Using the entries below, say how many of the lines carry "plus". Write the number alone.
Data shown Start Marker
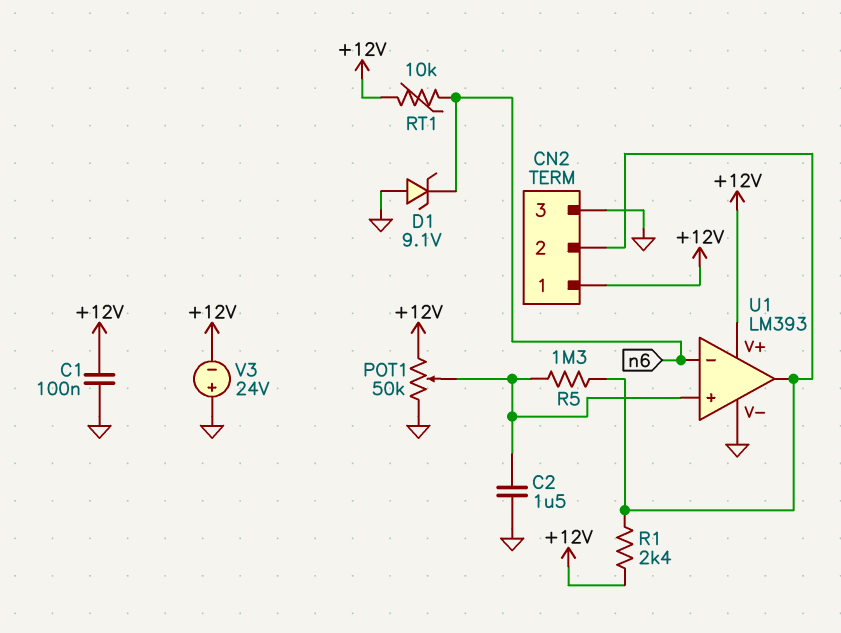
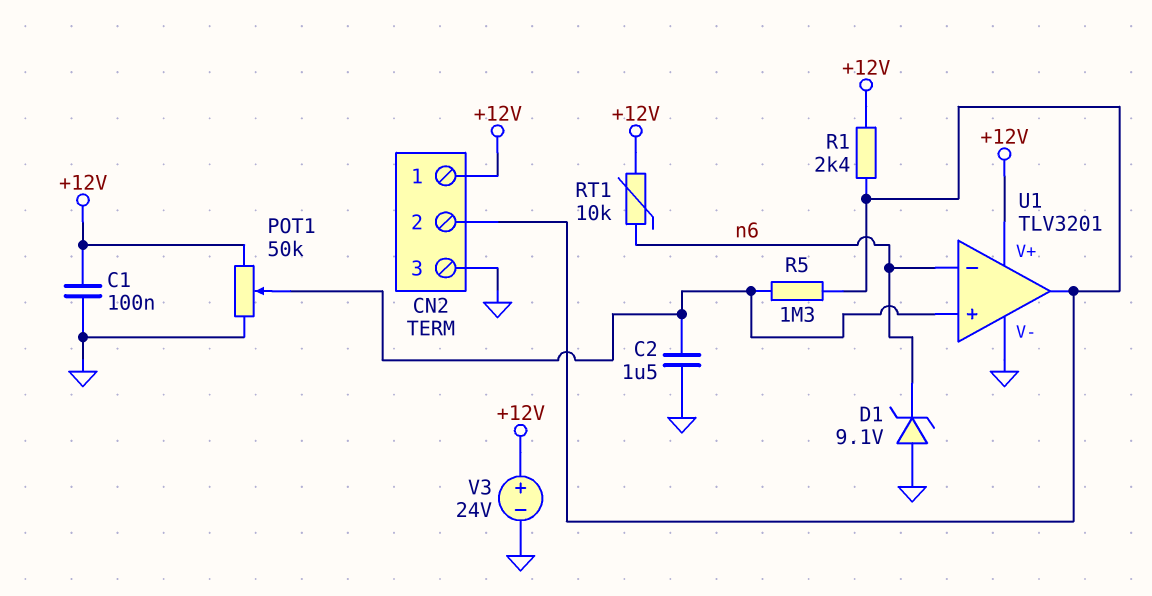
U1: LM393 -> TLV3201
V3: 24V (plus GND, minus +12V) -> 24V (plus +12V, minus GND)

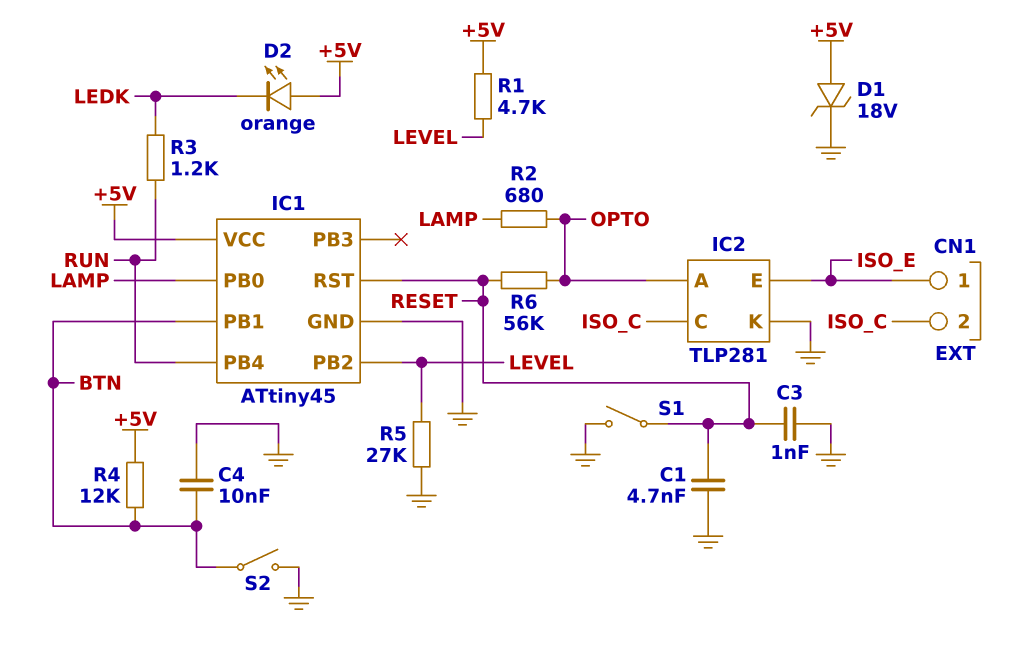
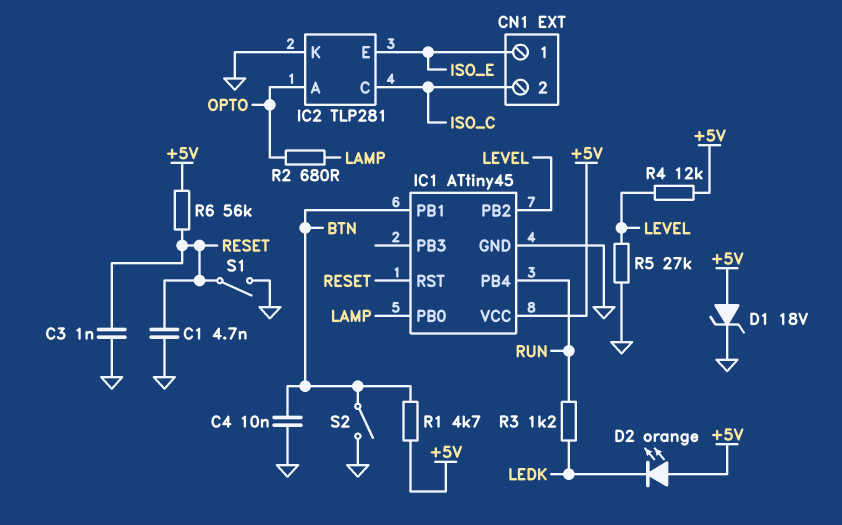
R1: 4.7k (+5V, LEVEL) -> 4.7k (+5V, BTN)
R4: 12k (+5V, BTN) -> 12k (+5V, LEVEL)
R6: 56k (OPTO, RESET) -> 56k (+5V, RESET)

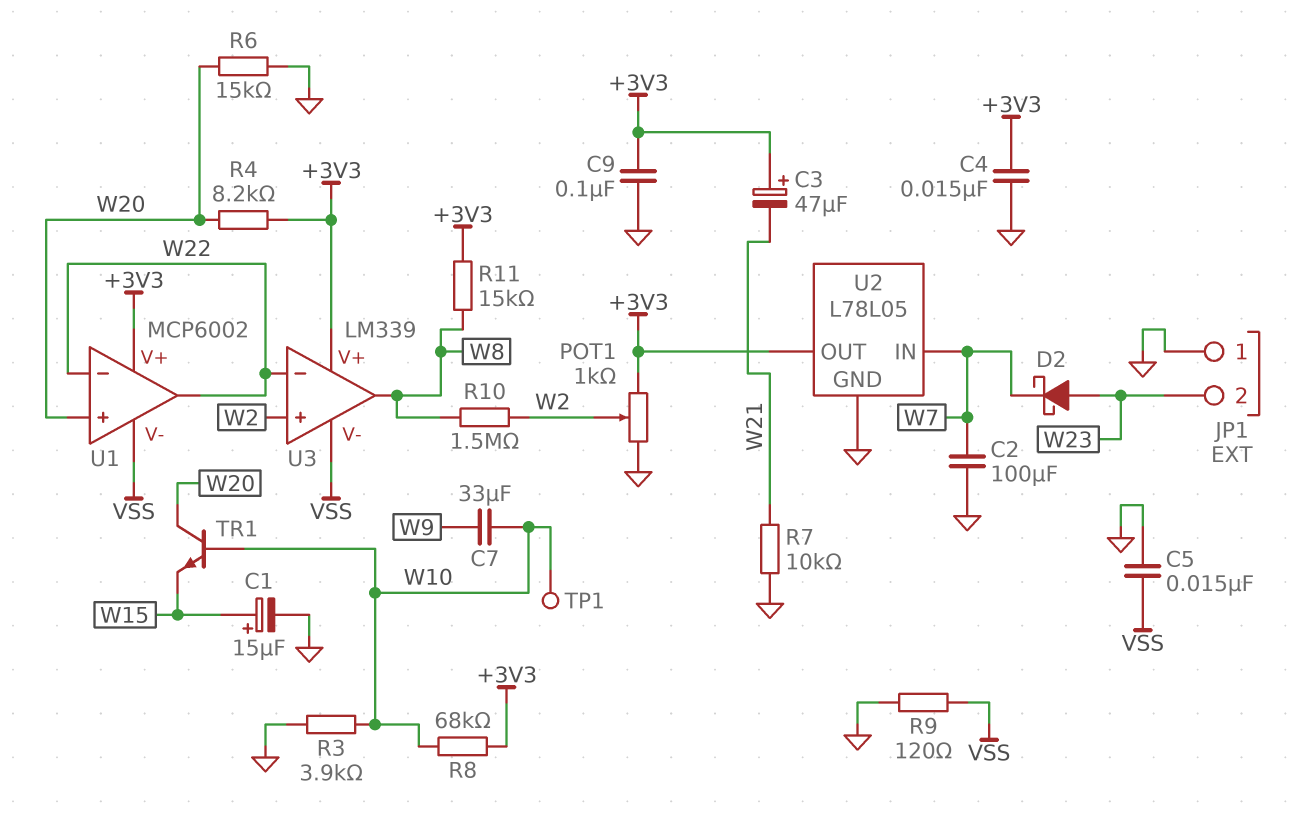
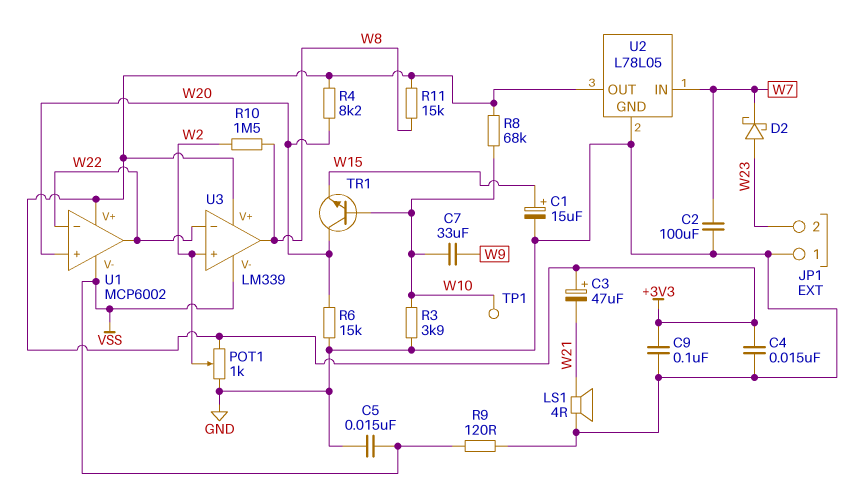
LS1: none -> speaker 4R (GND, W21)
R7: 10k (GND, W21) -> none

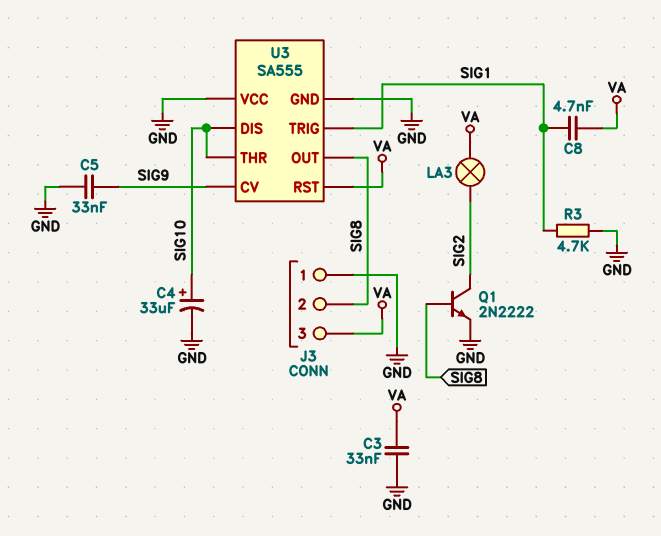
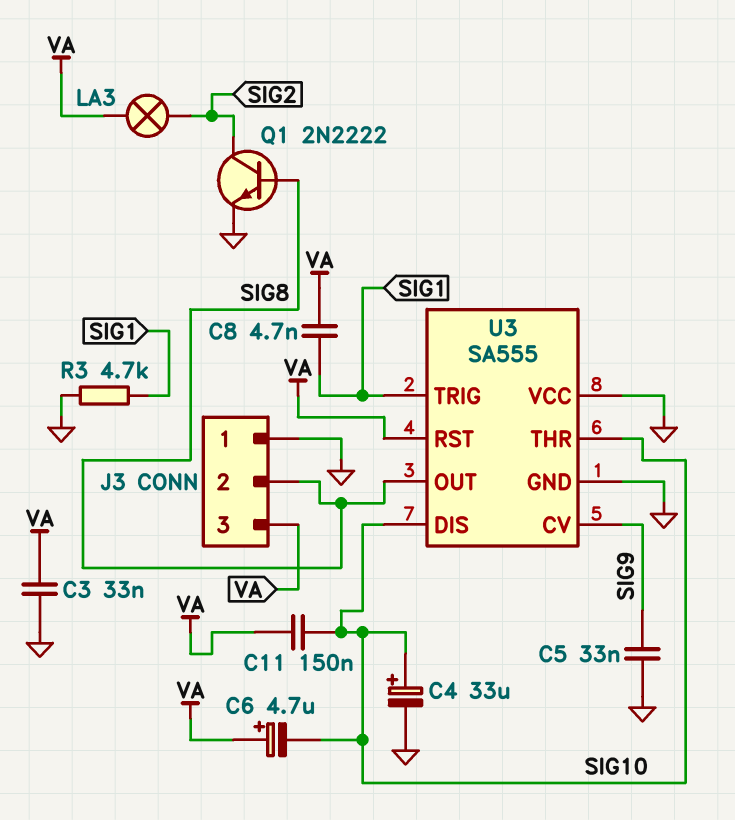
C6: none -> 4.7uF (plus VA, minus SIG10)
C11: none -> 150nF (SIG10, VA)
Data shown End Marker
Solution to the exercise> 2